Stored data section start

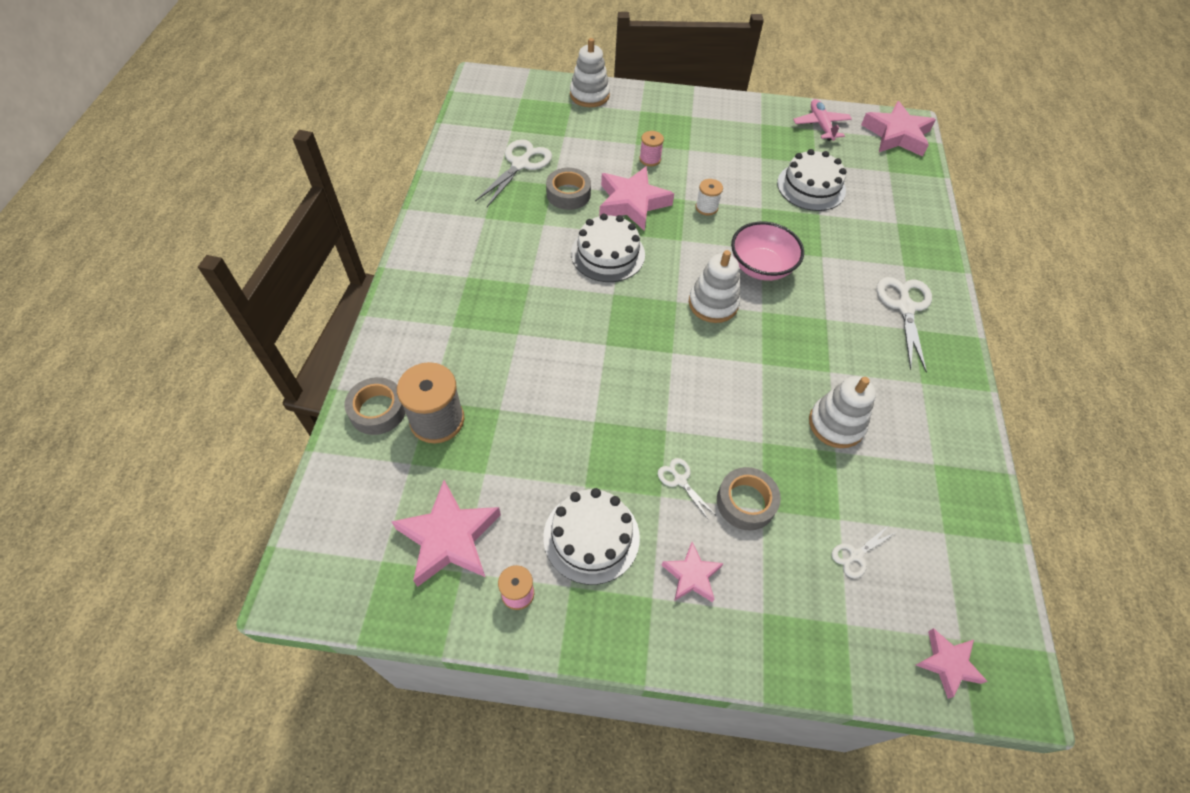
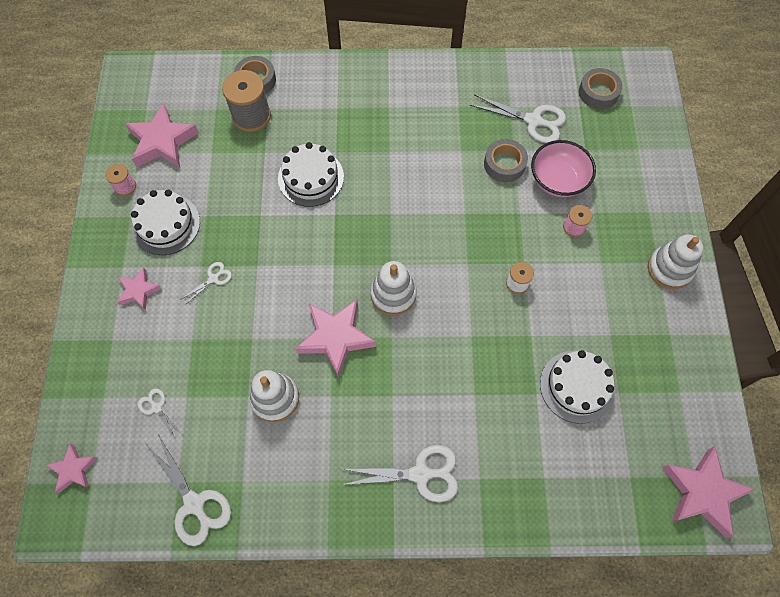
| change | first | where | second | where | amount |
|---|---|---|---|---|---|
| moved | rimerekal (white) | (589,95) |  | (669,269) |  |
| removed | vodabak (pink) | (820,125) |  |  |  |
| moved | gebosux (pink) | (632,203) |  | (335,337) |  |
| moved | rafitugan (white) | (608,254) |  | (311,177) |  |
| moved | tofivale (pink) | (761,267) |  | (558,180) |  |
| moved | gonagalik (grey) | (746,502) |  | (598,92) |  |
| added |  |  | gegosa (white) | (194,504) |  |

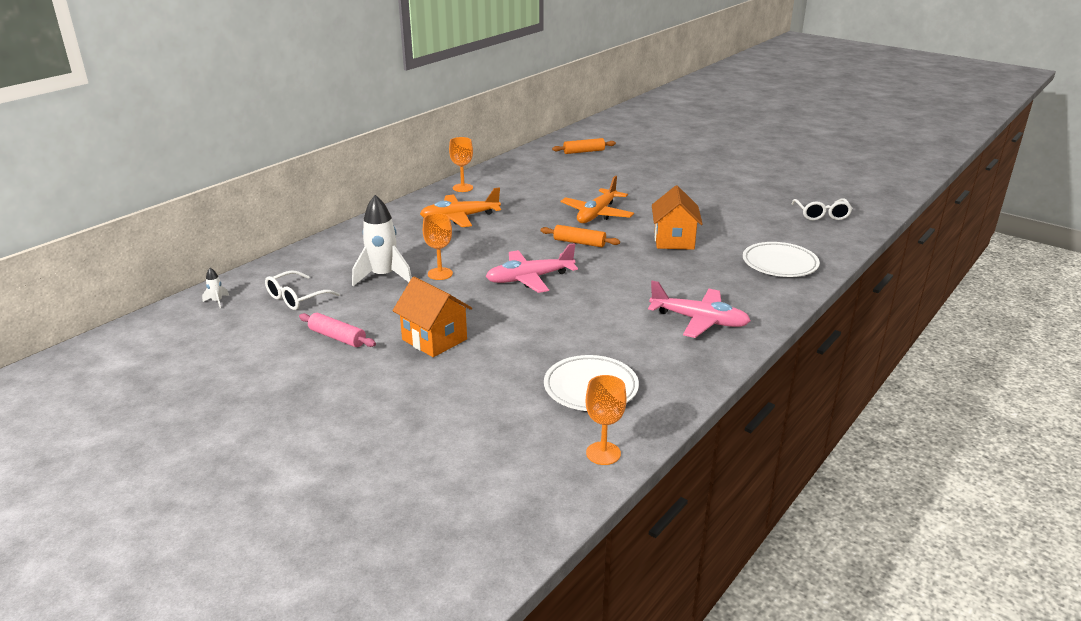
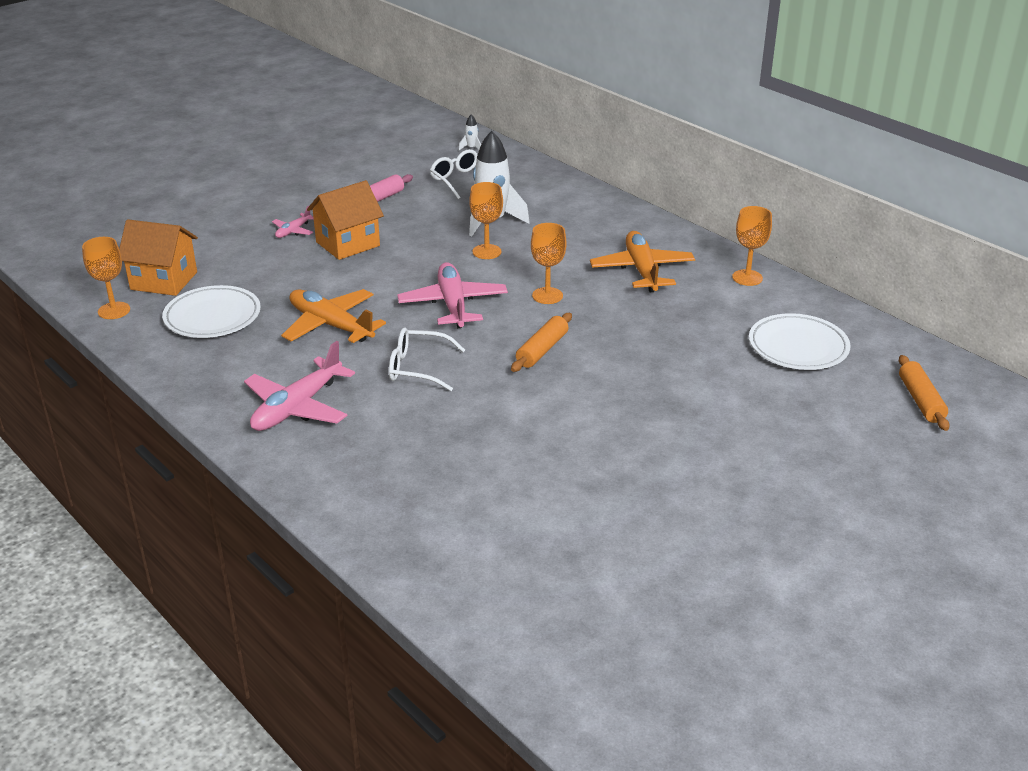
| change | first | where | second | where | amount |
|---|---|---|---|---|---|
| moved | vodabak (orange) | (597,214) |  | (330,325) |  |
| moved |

Stored data section end

### Problem to solve:
The expected output is an exact retyping of the lines from the line with "removed | vodabak" through the last line of the data, with both ends kept and the pictures dropped.

### Completed exercise:
| removed | vodabak (pink) | (820,125) |  |  |  |
| moved | gebosux (pink) | (632,203) |  | (335,337) |  |
| moved | rafitugan (white) | (608,254) |  | (311,177) |  |
| moved | tofivale (pink) | (761,267) |  | (558,180) |  |
| moved | gonagalik (grey) | (746,502) |  | (598,92) |  |
| added |  |  | gegosa (white) | (194,504) |  |

| change | first | where | second | where | amount |
|---|---|---|---|---|---|
| moved | vodabak (orange) | (597,214) |  | (330,325) |  |
| moved |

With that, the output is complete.